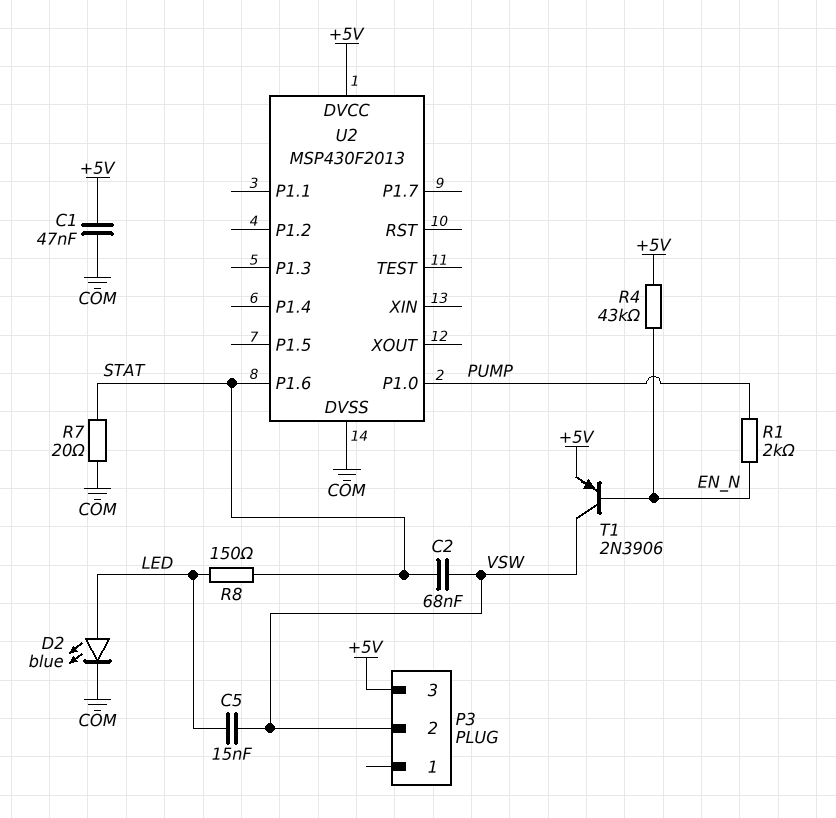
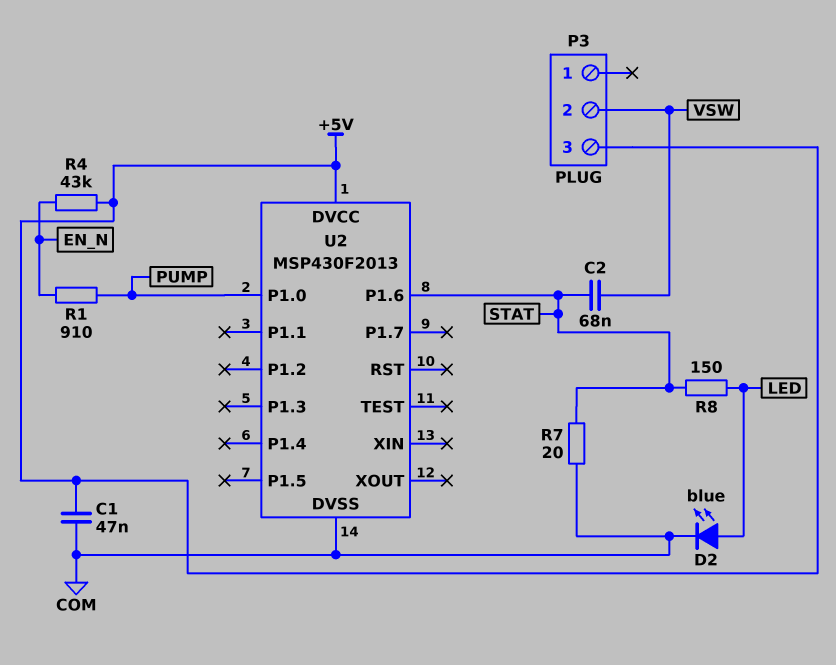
C5: 15nF (LED, VSW) -> none
R1: 2k (EN_N, PUMP) -> 910 (EN_N, PUMP)
T1: PNP 2N3906 (B EN_N, C VSW, E +5V) -> none

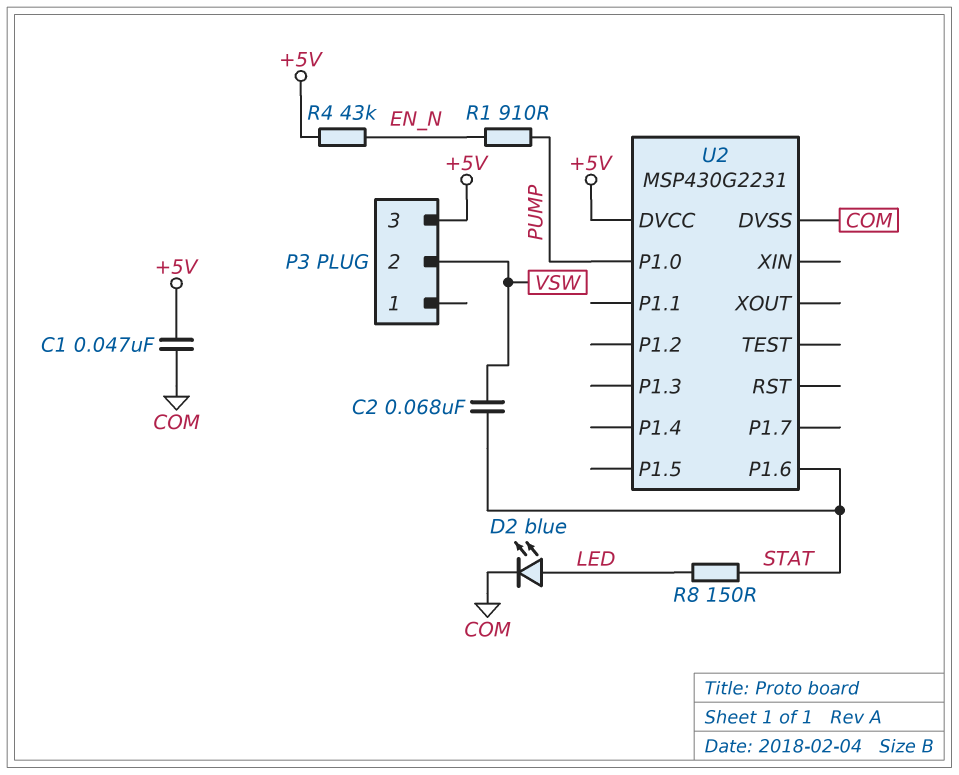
R7: 20 (COM, STAT) -> none
U2: MSP430F2013 -> MSP430G2231

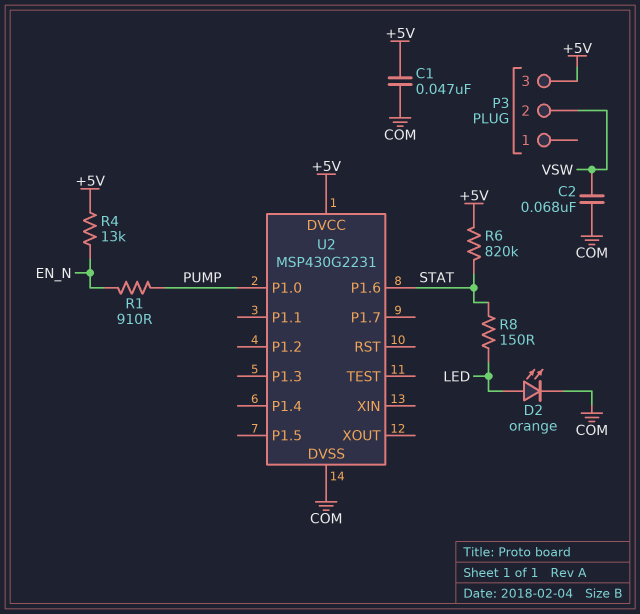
C2: 68nF (STAT, VSW) -> 68nF (COM, VSW)
D2: LED blue (A LED, K COM) -> LED orange (A LED, K COM)
R4: 43k (+5V, EN_N) -> 13k (+5V, EN_N)
R6: none -> 820k (+5V, STAT)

☆ ☆ ☆ ☆ ☆ ☆ ☆

▶ _Problem to solve_: Write out only those lines that fall between the one containing "D2: LED blue" and the end of the entries, the first and last included, exactly as they read.

▶ _Answer to this exercise_:
D2: LED blue (A LED, K COM) -> LED orange (A LED, K COM)
R4: 43k (+5V, EN_N) -> 13k (+5V, EN_N)
R6: none -> 820k (+5V, STAT)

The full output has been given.